**What is expected:**
Every record below should be written out exactly; pictures stay out.

********************

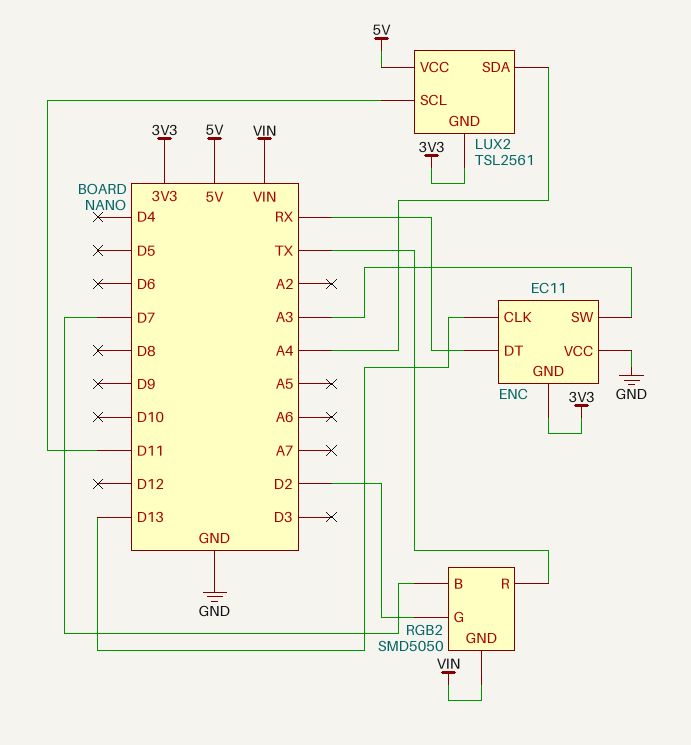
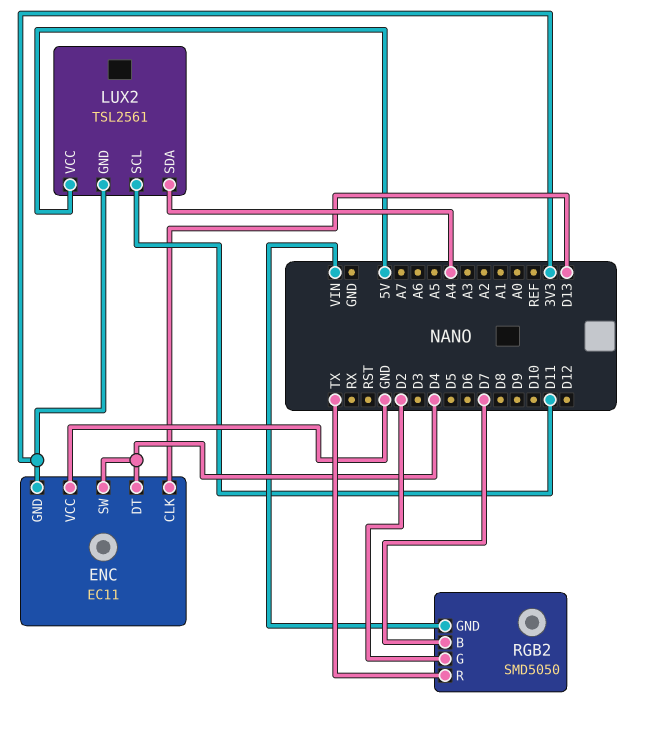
ENC pin DT: RX -> D4
ENC pin SW: A3 -> D4

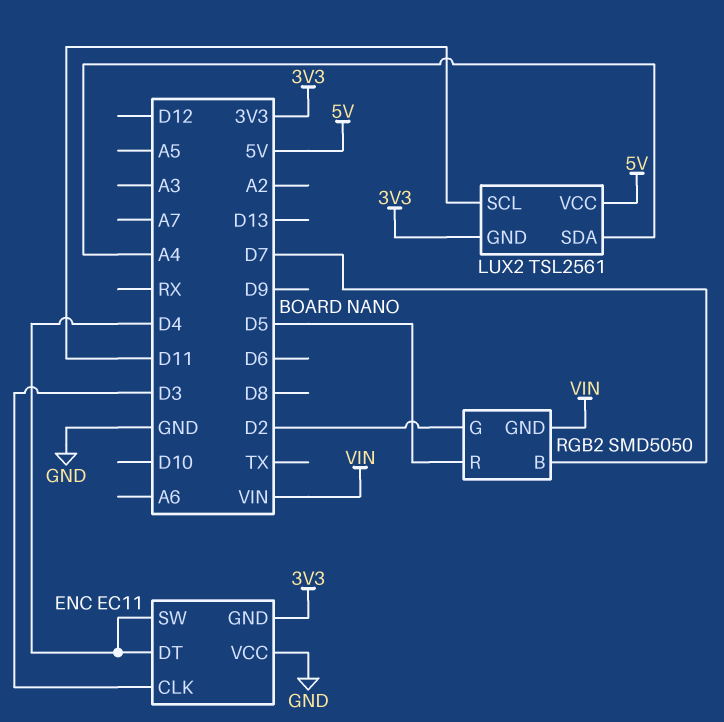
ENC pin CLK: D13 -> D3
RGB2 pin R: TX -> D5

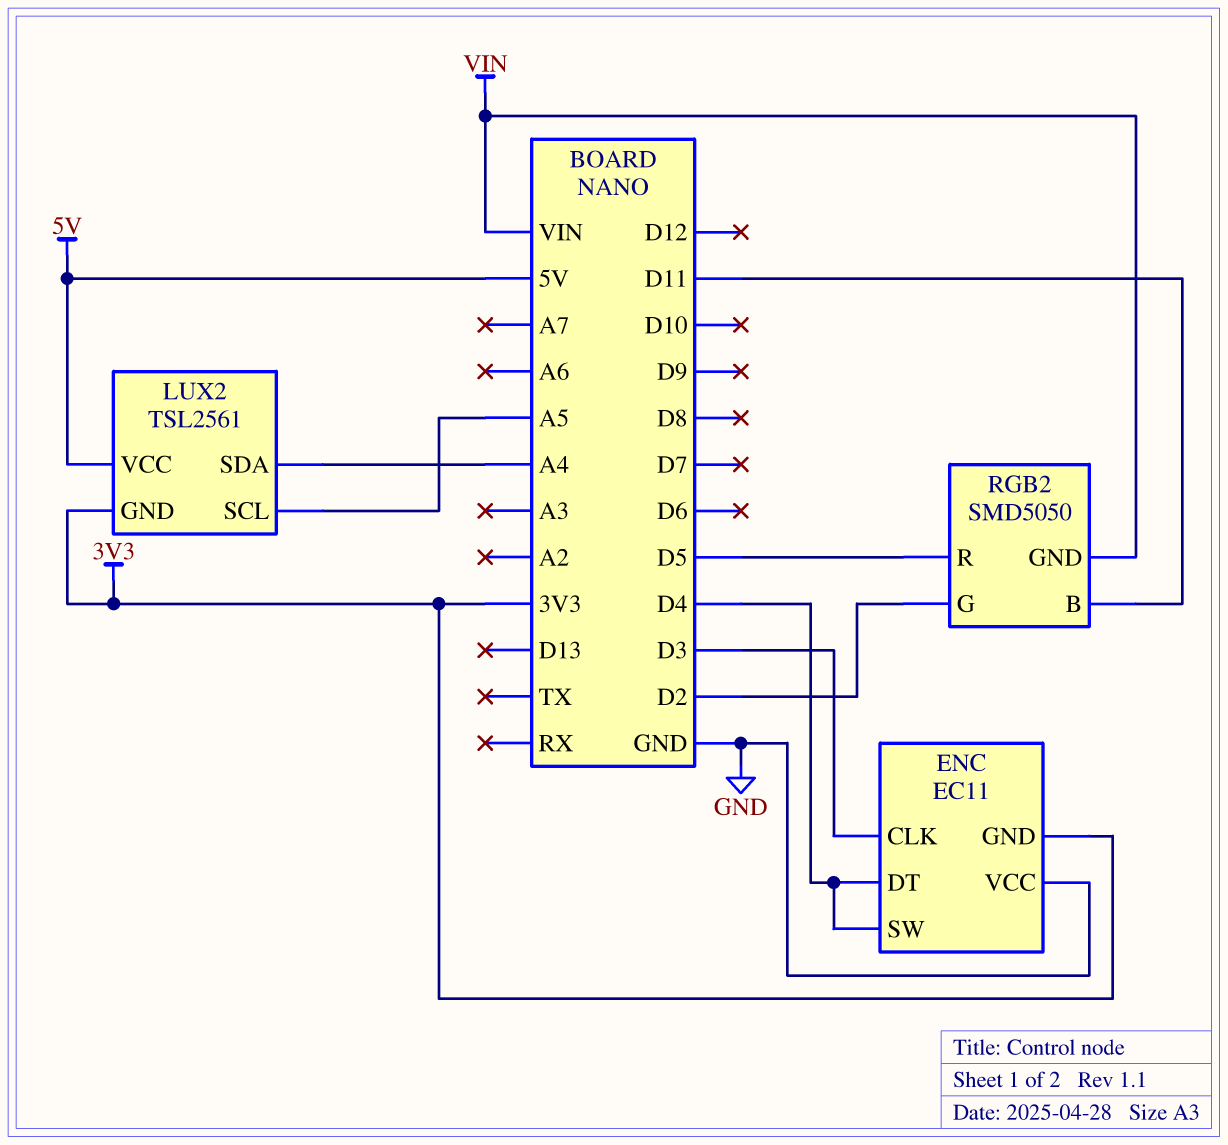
LUX2 pin SCL: D11 -> A5
RGB2 pin B: D7 -> D11

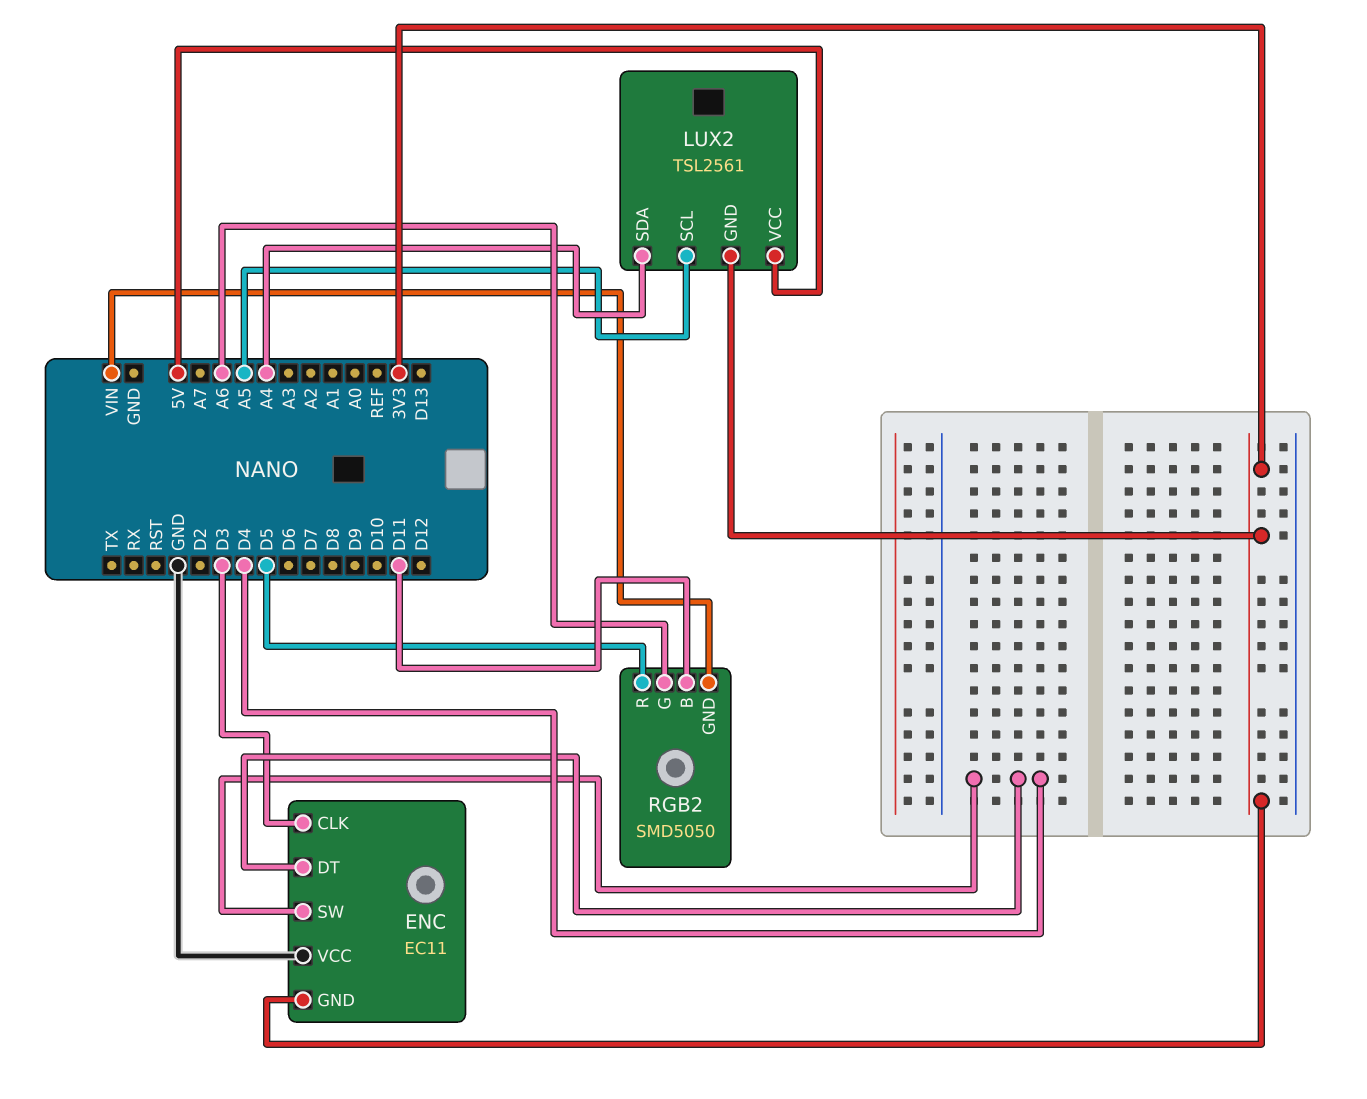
RGB2 pin G: D2 -> A6

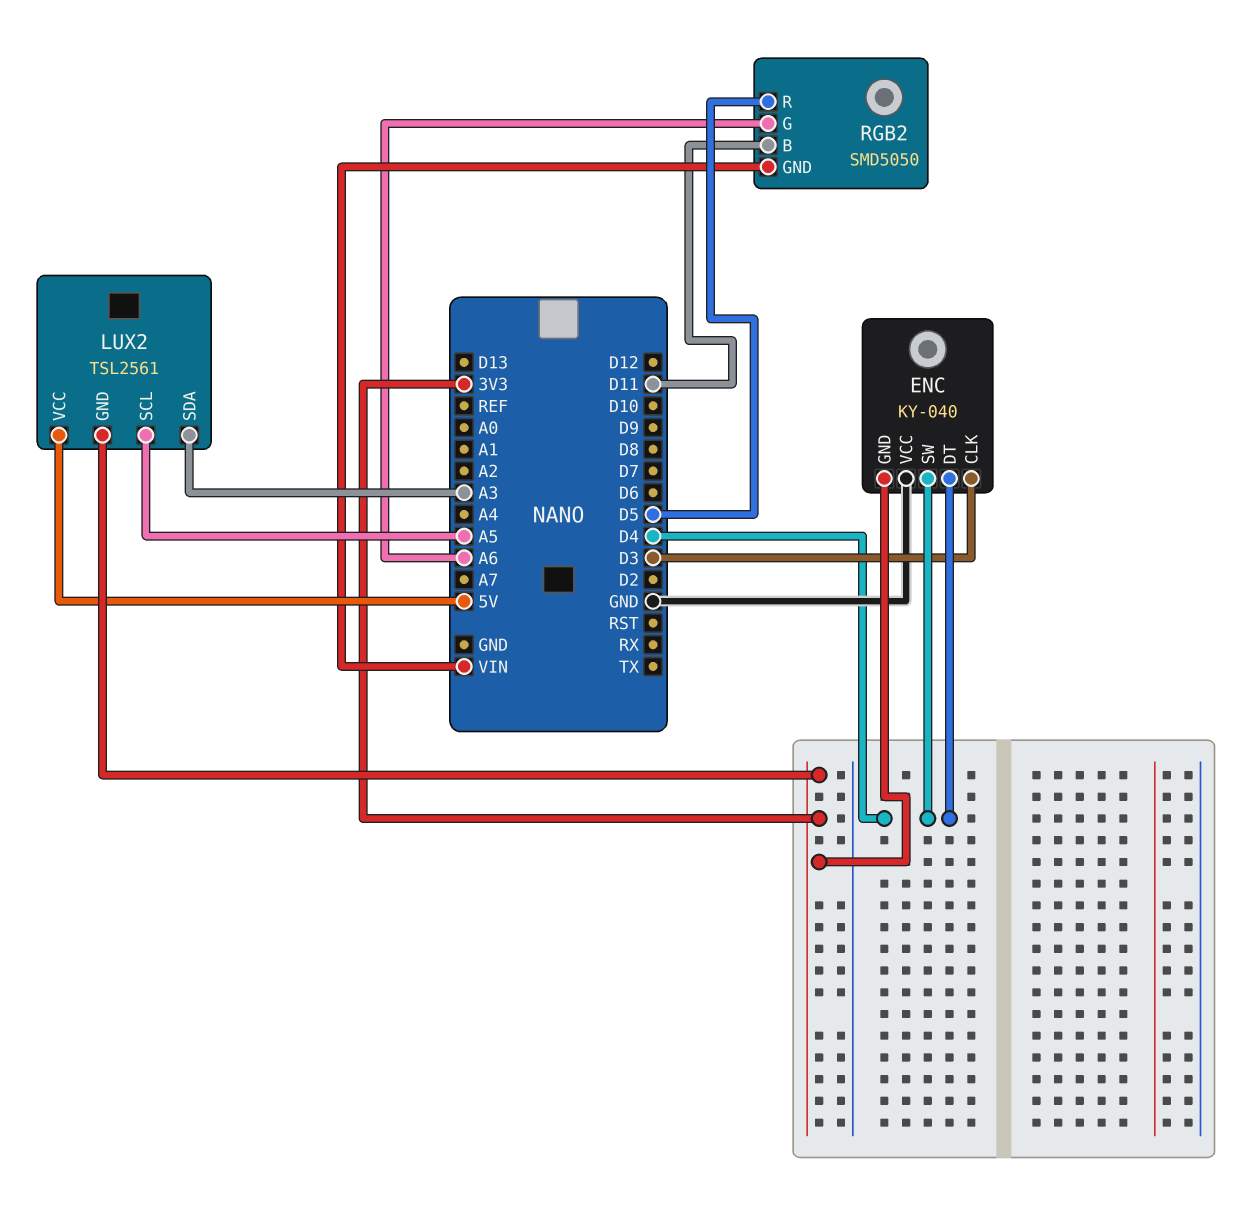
ENC: EC11 -> KY-040
LUX2 pin SDA: A4 -> A3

********************

**Written reply:**
ENC pin DT: RX -> D4
ENC pin SW: A3 -> D4

ENC pin CLK: D13 -> D3
RGB2 pin R: TX -> D5

LUX2 pin SCL: D11 -> A5
RGB2 pin B: D7 -> D11

RGB2 pin G: D2 -> A6

ENC: EC11 -> KY-040
LUX2 pin SDA: A4 -> A3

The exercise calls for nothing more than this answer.